> **The problem**
Where does the word "yellow" appear in the entries below? Copy each line that holds it.

Input for this task below:

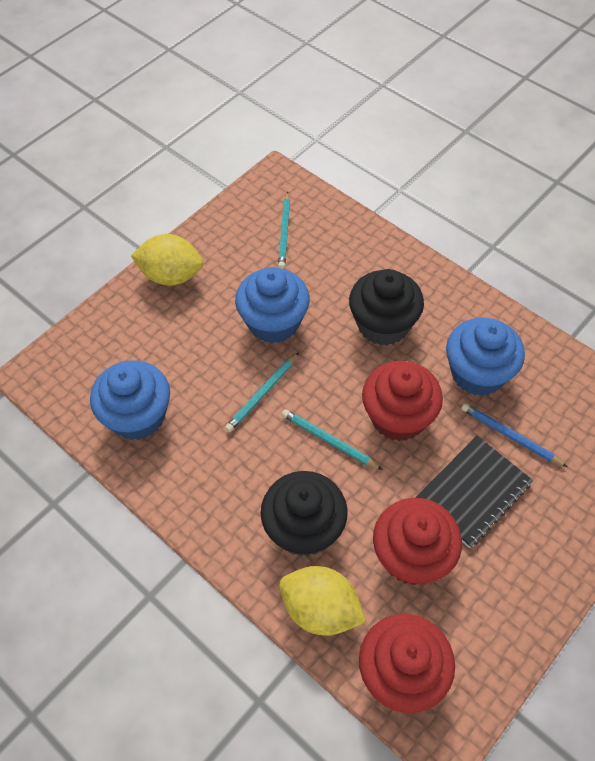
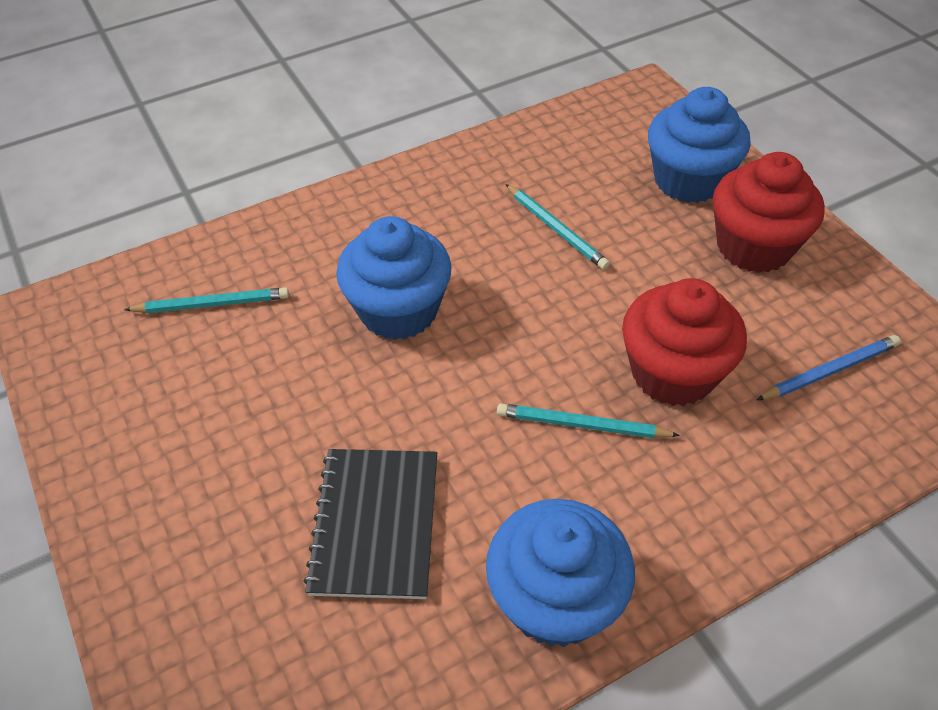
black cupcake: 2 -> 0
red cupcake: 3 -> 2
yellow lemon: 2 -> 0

End of Input for this task.
Input for this task below:

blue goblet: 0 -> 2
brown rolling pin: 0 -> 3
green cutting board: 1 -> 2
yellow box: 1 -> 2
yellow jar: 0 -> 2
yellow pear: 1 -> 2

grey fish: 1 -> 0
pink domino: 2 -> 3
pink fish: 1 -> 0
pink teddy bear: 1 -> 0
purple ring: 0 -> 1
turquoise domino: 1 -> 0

End of Input for this task.
Input for this task below:

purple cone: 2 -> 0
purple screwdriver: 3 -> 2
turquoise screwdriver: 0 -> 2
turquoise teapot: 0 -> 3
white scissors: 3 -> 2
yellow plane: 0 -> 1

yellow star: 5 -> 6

End of Input for this task.

> **Answer area**
yellow lemon: 2 -> 0
yellow box: 1 -> 2
yellow jar: 0 -> 2
yellow pear: 1 -> 2
yellow plane: 0 -> 1
yellow star: 5 -> 6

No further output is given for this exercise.